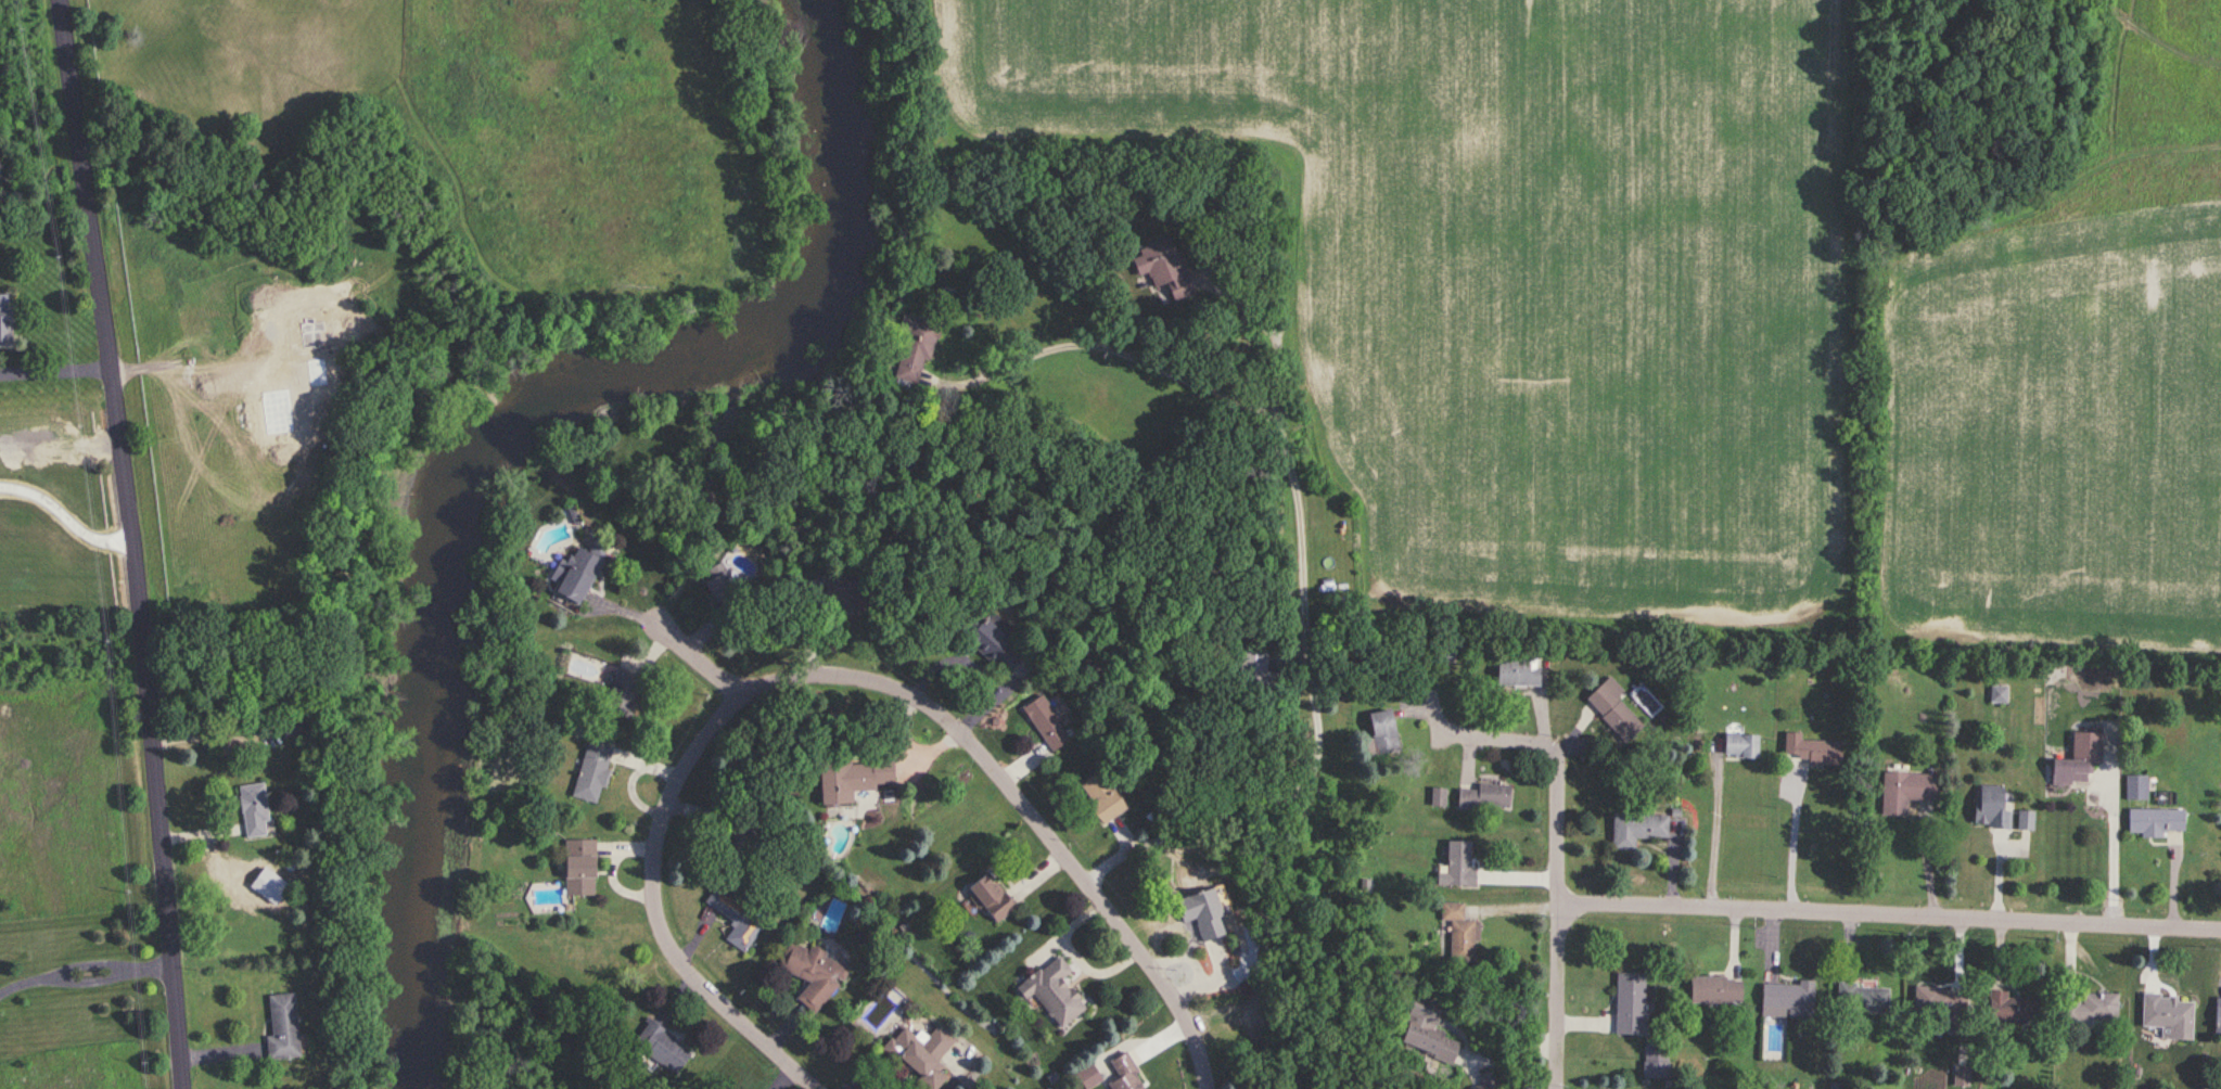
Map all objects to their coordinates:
park: (1549, 249)
building: (2, 320)
building: (914, 347)
road: (54, 349)
road: (994, 371)
river: (493, 436)
road: (66, 515)
road: (136, 542)
building: (573, 576)
building: (718, 581)
road: (1298, 585)
building: (836, 596)
building: (989, 642)
building: (1254, 667)
building: (1520, 669)
building: (1998, 695)
building: (620, 697)
building: (1613, 709)
building: (1044, 724)
building: (287, 728)
building: (1382, 732)
building: (1741, 746)
building: (1811, 750)
building: (2077, 762)
road: (992, 764)
building: (592, 771)
building: (852, 780)
building: (2137, 788)
building: (1905, 791)
building: (1098, 796)
building: (1485, 798)
building: (1991, 809)
building: (248, 812)
building: (2026, 821)
building: (2156, 822)
road: (1706, 823)
building: (1637, 830)
road: (2104, 833)
road: (1787, 841)
road: (1552, 856)
building: (1457, 867)
building: (578, 869)
building: (989, 899)
road: (1887, 909)
road: (659, 912)
building: (1203, 912)
building: (737, 920)
building: (1459, 932)
road: (85, 964)
building: (813, 974)
building: (1714, 990)
building: (1050, 993)
building: (1862, 1000)
building: (1786, 1001)
building: (1629, 1004)
building: (1941, 1006)
building: (2011, 1009)
building: (2089, 1009)
building: (2167, 1017)
building: (2217, 1018)
building: (276, 1028)
building: (1427, 1030)
building: (661, 1048)
building: (920, 1054)
building: (1654, 1061)
building: (1123, 1074)
building: (1489, 1081)

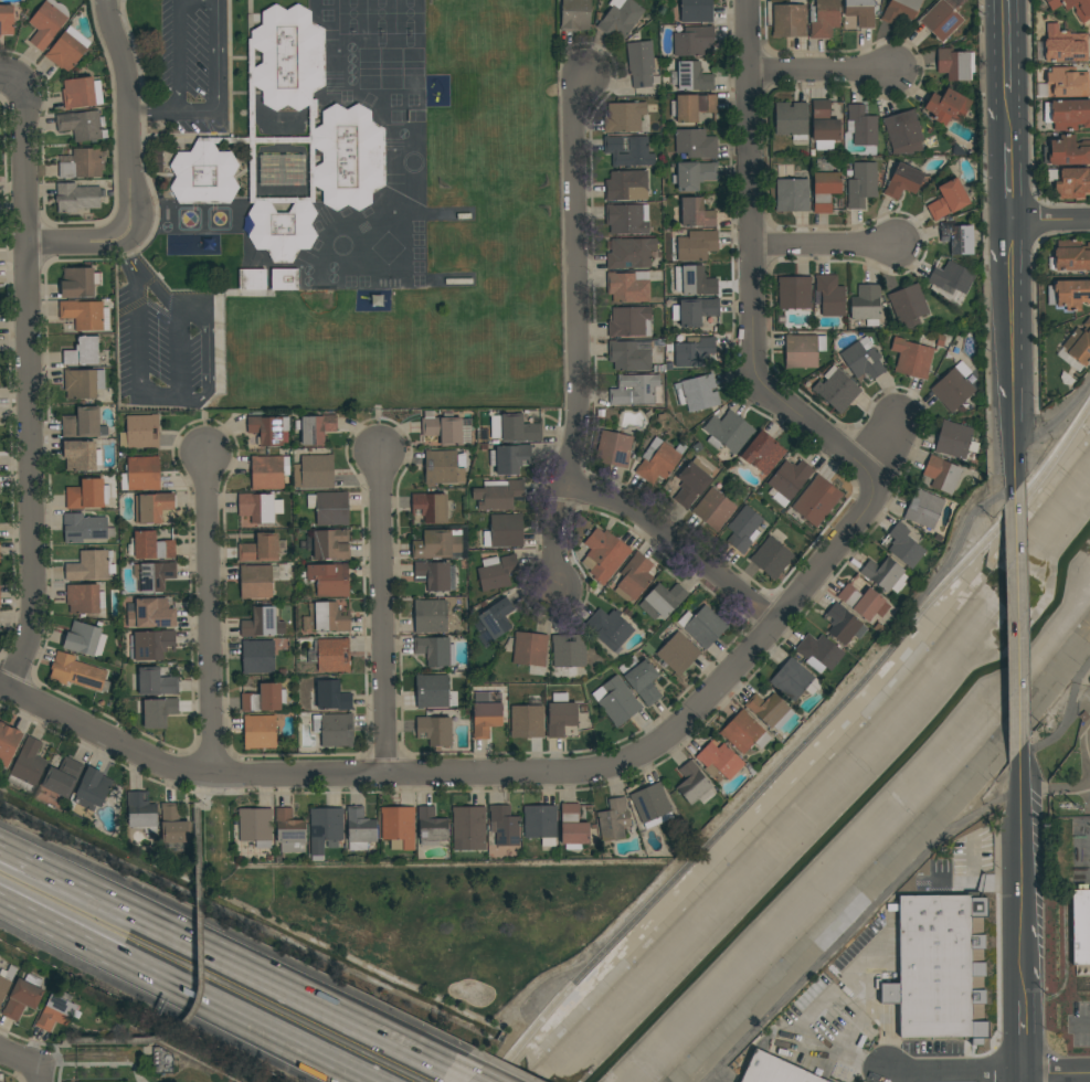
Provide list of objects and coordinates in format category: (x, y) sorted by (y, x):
building: (696, 10)
building: (900, 10)
building: (861, 11)
building: (1082, 14)
building: (575, 15)
building: (620, 18)
building: (824, 18)
building: (6, 20)
building: (789, 20)
building: (941, 20)
building: (47, 23)
building: (693, 41)
road: (1006, 45)
building: (1063, 45)
building: (65, 52)
road: (177, 55)
building: (640, 63)
building: (955, 64)
road: (819, 72)
building: (691, 77)
road: (9, 78)
building: (1063, 82)
building: (81, 93)
road: (217, 97)
road: (128, 100)
building: (947, 106)
building: (692, 107)
building: (1067, 113)
building: (624, 117)
road: (1007, 117)
building: (792, 120)
building: (81, 125)
building: (824, 126)
building: (862, 126)
building: (904, 130)
building: (289, 140)
building: (695, 143)
building: (1068, 151)
building: (628, 152)
building: (82, 164)
building: (282, 170)
building: (694, 175)
building: (903, 181)
building: (1070, 181)
building: (625, 184)
building: (862, 184)
road: (1009, 184)
building: (824, 187)
building: (792, 196)
building: (77, 198)
building: (948, 199)
building: (695, 213)
building: (627, 219)
road: (1050, 224)
building: (957, 238)
road: (93, 245)
building: (696, 245)
road: (823, 248)
building: (630, 253)
road: (127, 255)
building: (1071, 255)
road: (752, 270)
building: (951, 278)
building: (252, 279)
building: (284, 279)
building: (445, 279)
building: (694, 281)
building: (79, 282)
building: (629, 287)
building: (794, 293)
building: (1069, 293)
building: (831, 295)
building: (866, 305)
building: (908, 305)
building: (695, 311)
building: (85, 315)
building: (630, 322)
road: (576, 333)
building: (940, 341)
building: (1079, 343)
building: (693, 351)
building: (803, 351)
building: (83, 352)
road: (207, 353)
building: (630, 355)
building: (912, 358)
building: (863, 359)
road: (1011, 367)
building: (83, 383)
road: (29, 387)
building: (954, 387)
building: (636, 390)
building: (836, 390)
building: (697, 393)
road: (167, 394)
road: (1055, 419)
building: (83, 424)
building: (514, 428)
building: (315, 429)
building: (443, 429)
building: (269, 430)
building: (140, 432)
building: (728, 432)
building: (954, 439)
building: (614, 449)
building: (763, 453)
building: (82, 456)
building: (510, 459)
building: (659, 462)
building: (441, 468)
building: (314, 472)
building: (267, 473)
building: (141, 474)
building: (941, 474)
building: (789, 481)
building: (693, 482)
building: (498, 494)
building: (88, 495)
building: (816, 501)
building: (155, 507)
building: (260, 507)
building: (432, 507)
building: (332, 509)
building: (713, 509)
building: (924, 509)
building: (85, 528)
building: (744, 529)
building: (504, 531)
building: (440, 542)
building: (331, 545)
road: (676, 546)
building: (905, 546)
building: (150, 547)
building: (260, 549)
building: (604, 555)
building: (771, 558)
road: (948, 559)
building: (89, 567)
building: (496, 572)
building: (436, 575)
building: (885, 575)
building: (154, 576)
building: (635, 576)
building: (329, 579)
building: (258, 581)
building: (85, 599)
building: (663, 600)
building: (862, 602)
road: (383, 611)
road: (207, 613)
building: (149, 614)
building: (430, 616)
building: (329, 617)
building: (493, 622)
building: (263, 623)
building: (843, 624)
building: (703, 626)
building: (610, 628)
road: (1015, 632)
building: (85, 639)
building: (154, 644)
building: (530, 649)
building: (435, 650)
building: (678, 653)
building: (819, 653)
building: (569, 654)
building: (331, 655)
building: (258, 657)
building: (76, 672)
building: (641, 679)
building: (794, 680)
building: (154, 682)
building: (432, 691)
building: (329, 696)
building: (265, 698)
building: (618, 701)
building: (769, 710)
building: (159, 712)
building: (486, 714)
building: (560, 715)
building: (527, 720)
building: (334, 729)
building: (435, 730)
building: (260, 732)
building: (744, 732)
building: (8, 743)
road: (797, 747)
building: (719, 761)
building: (27, 766)
road: (527, 775)
building: (61, 779)
building: (692, 783)
building: (92, 789)
building: (651, 803)
building: (141, 812)
building: (614, 820)
building: (540, 821)
building: (504, 826)
building: (174, 827)
building: (256, 827)
building: (399, 827)
building: (431, 827)
building: (572, 828)
road: (199, 829)
building: (325, 829)
building: (360, 829)
building: (469, 829)
building: (289, 832)
road: (1020, 877)
road: (905, 879)
park: (432, 911)
building: (1080, 926)
road: (227, 956)
building: (939, 967)
road: (203, 972)
building: (6, 980)
road: (190, 988)
building: (23, 997)
road: (873, 1001)
building: (56, 1011)
road: (1081, 1025)
road: (1021, 1036)
road: (28, 1040)
road: (109, 1043)
road: (842, 1053)
park: (128, 1056)
road: (20, 1060)
road: (48, 1062)
road: (94, 1064)
building: (773, 1070)
road: (61, 1073)
road: (990, 1073)
road: (469, 1074)
road: (11, 1075)
road: (41, 1076)
road: (1021, 1077)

·····

Show every line in the listing above that carries the word "park".

EXPECTED ANSWER –
park: (1549, 249)
park: (432, 911)
park: (128, 1056)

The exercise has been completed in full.